(Object state change records)
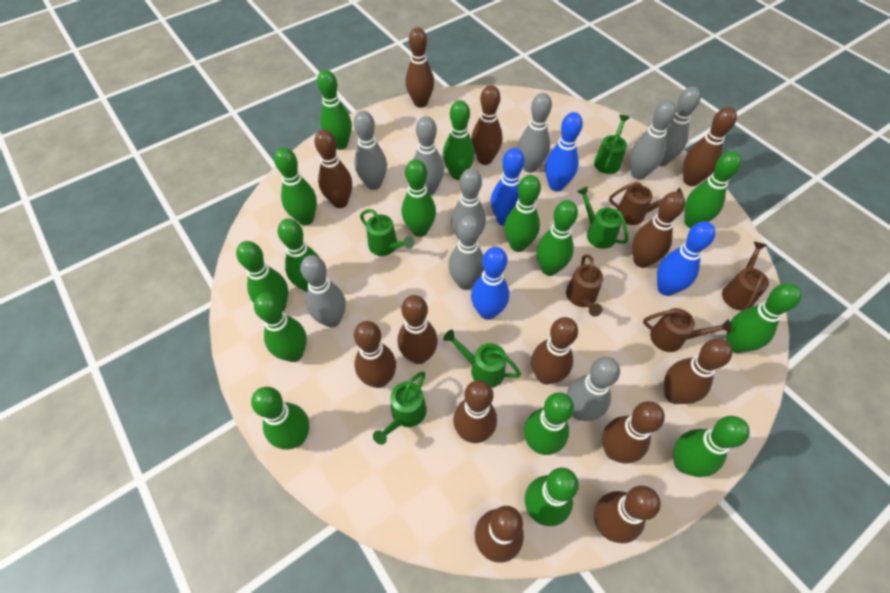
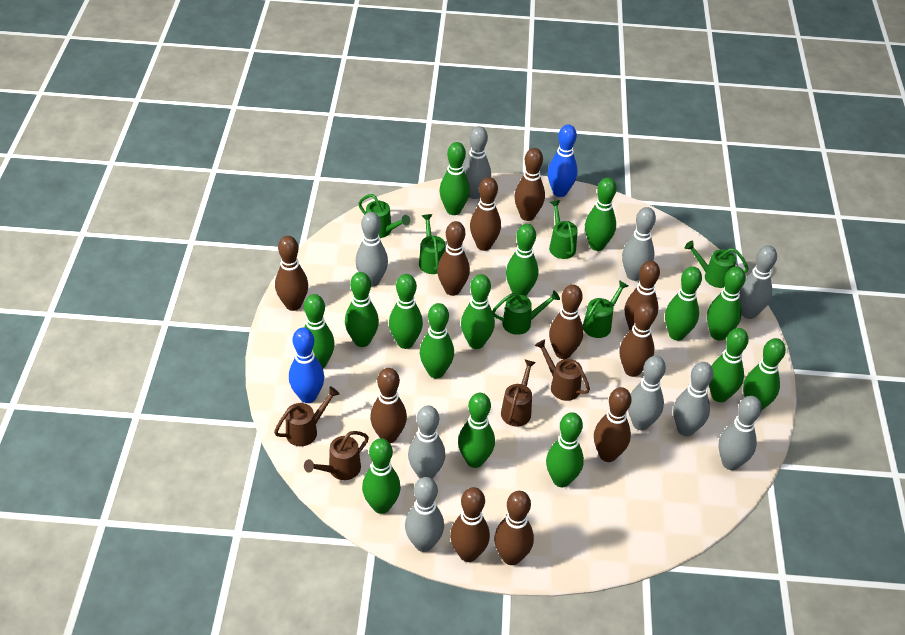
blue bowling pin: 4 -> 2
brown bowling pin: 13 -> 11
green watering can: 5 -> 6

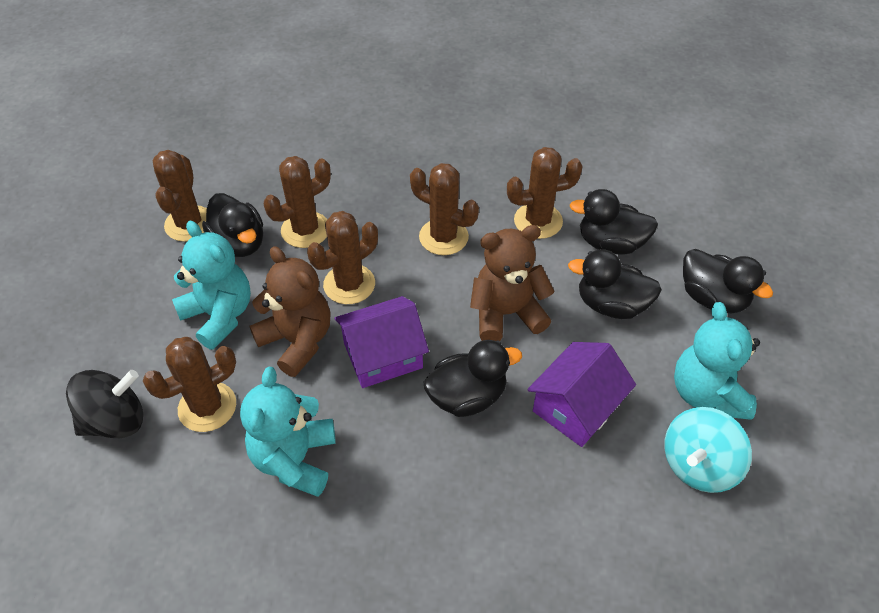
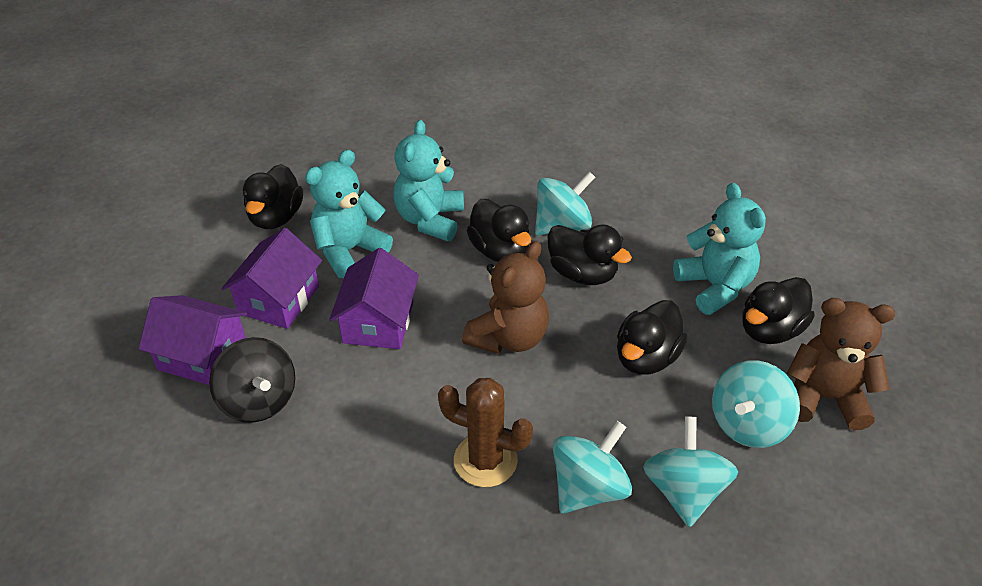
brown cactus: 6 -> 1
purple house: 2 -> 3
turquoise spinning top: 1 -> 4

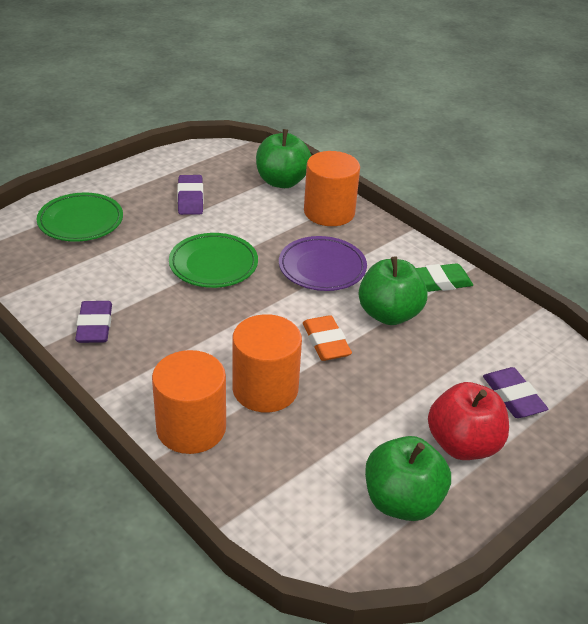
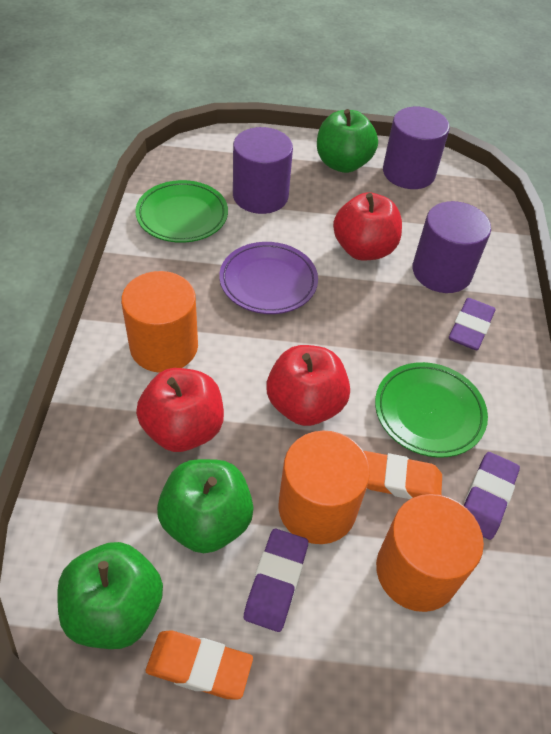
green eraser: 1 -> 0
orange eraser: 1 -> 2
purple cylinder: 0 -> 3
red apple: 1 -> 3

Work to be completed: If a line of the data above contains "green", copy it out.

Exercise output:
green watering can: 5 -> 6
green eraser: 1 -> 0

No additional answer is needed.